■ Required work: The line containing "ticket_9 - Files: [419,55,647,231]" marks where copying starts, so set down that line and each one after it exactly, through the end of the records.

------------------------------

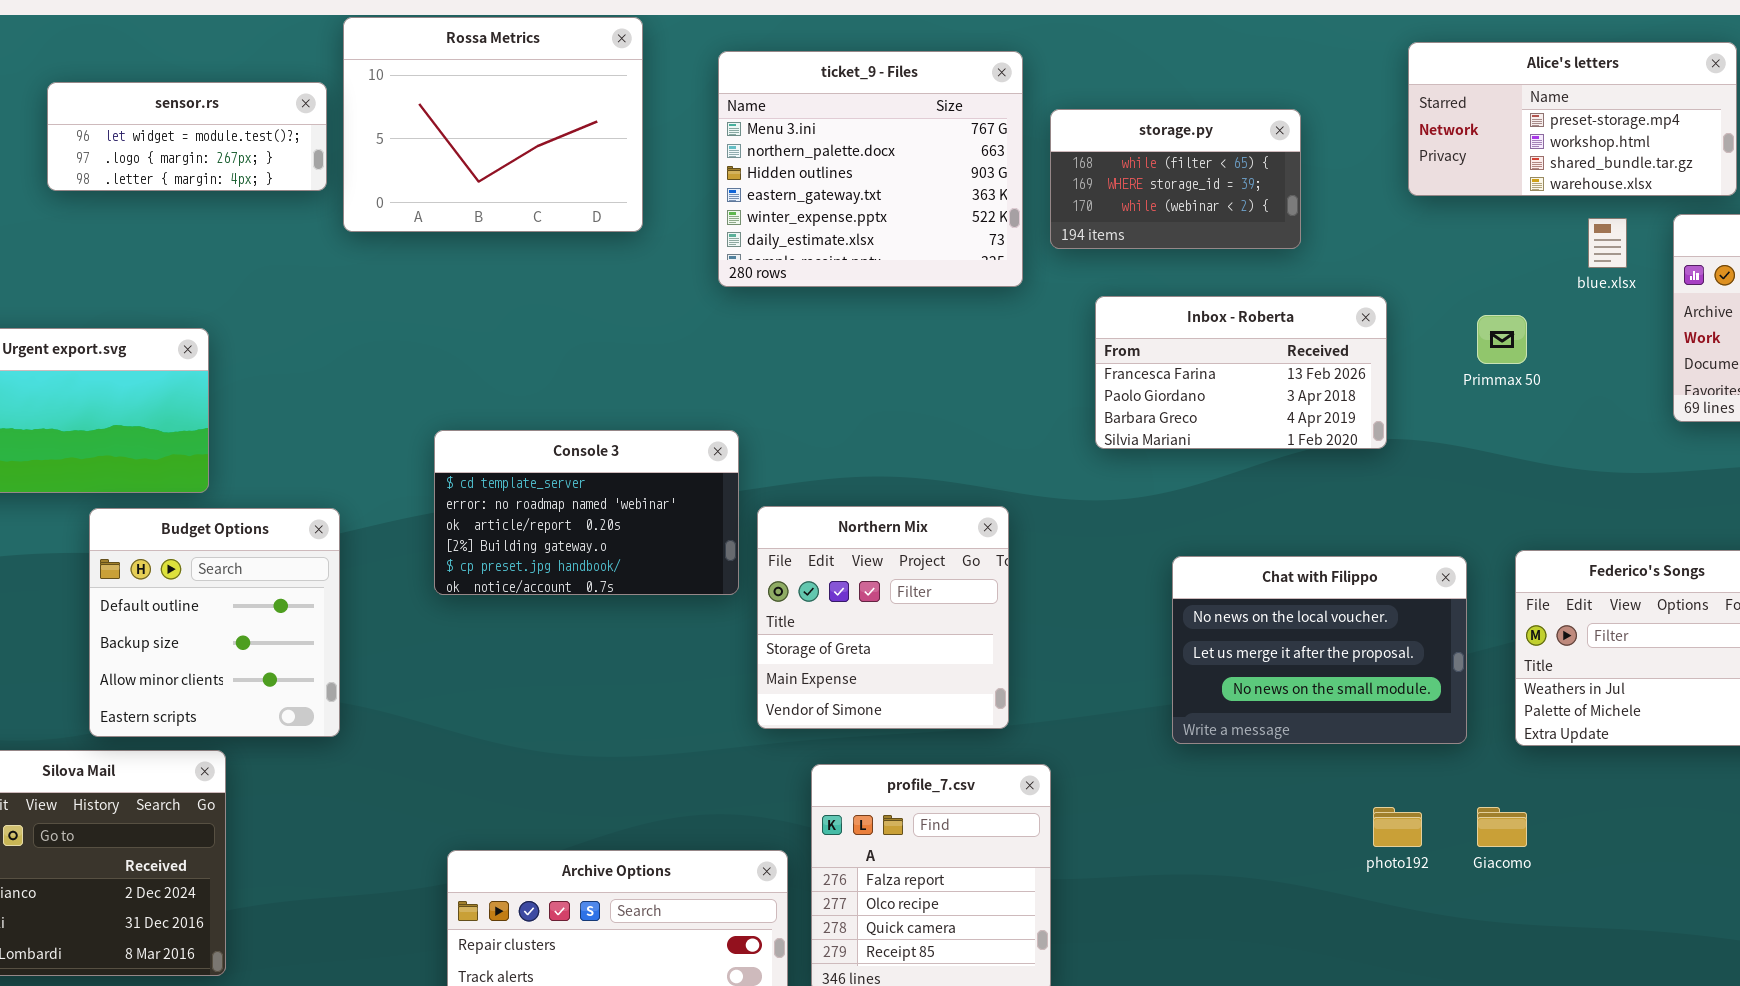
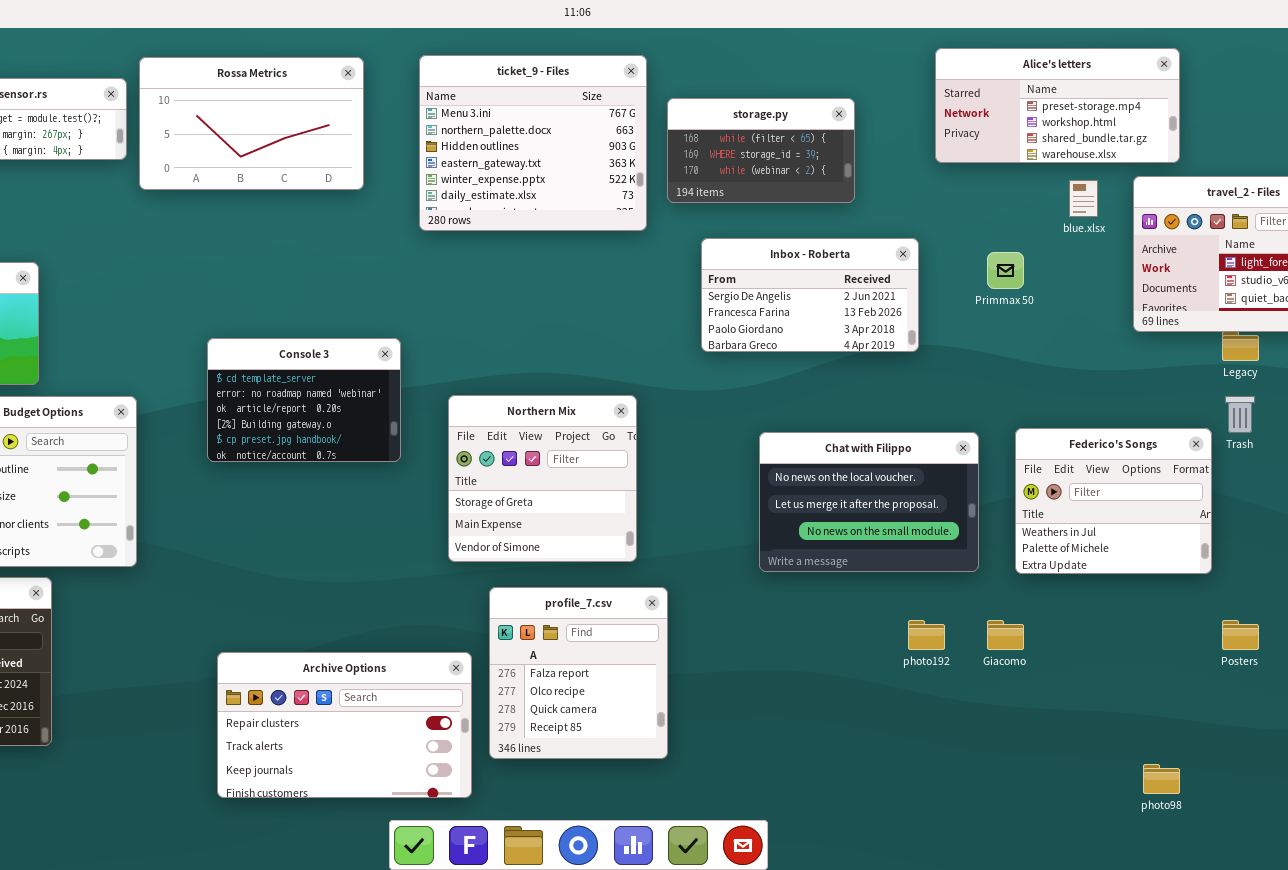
Rossa Metrics: [343,17,643,232] -> [139,57,364,190], resized
Inbox - Roberta: [1095,296,1387,449] -> [701,238,919,352], scrolled up 1 row
Console 3: [434,430,739,595] -> [207,338,401,462], resized

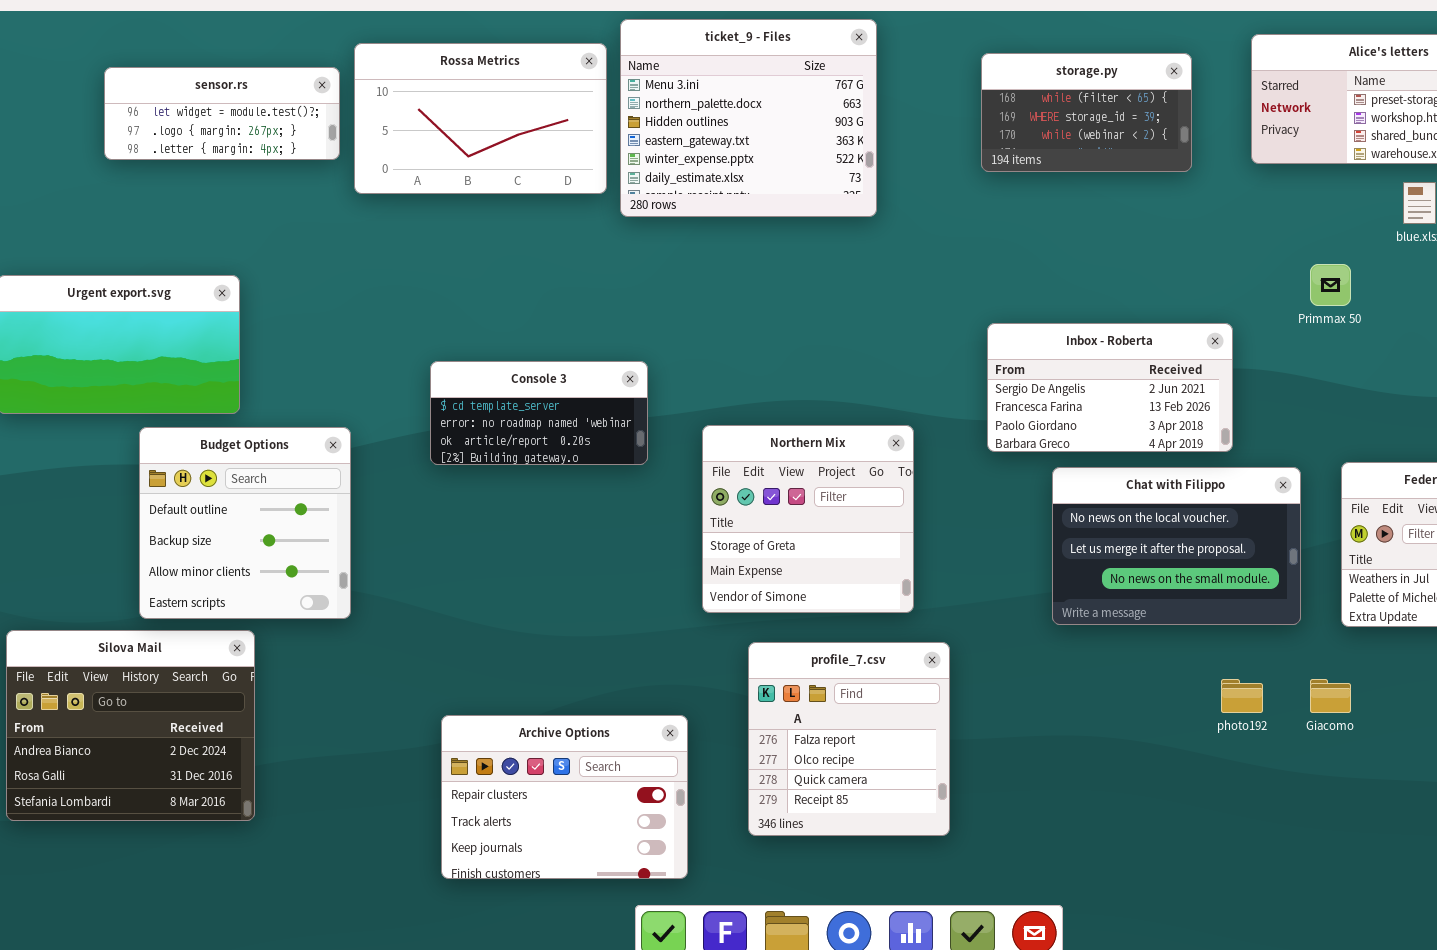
ticket_9 - Files: [419,55,647,231] -> [620,19,877,217], moved
storage.py: [667,98,855,203] -> [981,53,1192,172], moved
Inbox - Roberta: [701,238,919,352] -> [987,323,1233,452], moved
Console 3: [207,338,401,462] -> [430,361,648,465], resized
Archive Options: [217,652,472,798] -> [441,715,688,879], resized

------------------------------

■ Reply to the task:
ticket_9 - Files: [419,55,647,231] -> [620,19,877,217], moved
storage.py: [667,98,855,203] -> [981,53,1192,172], moved
Inbox - Roberta: [701,238,919,352] -> [987,323,1233,452], moved
Console 3: [207,338,401,462] -> [430,361,648,465], resized
Archive Options: [217,652,472,798] -> [441,715,688,879], resized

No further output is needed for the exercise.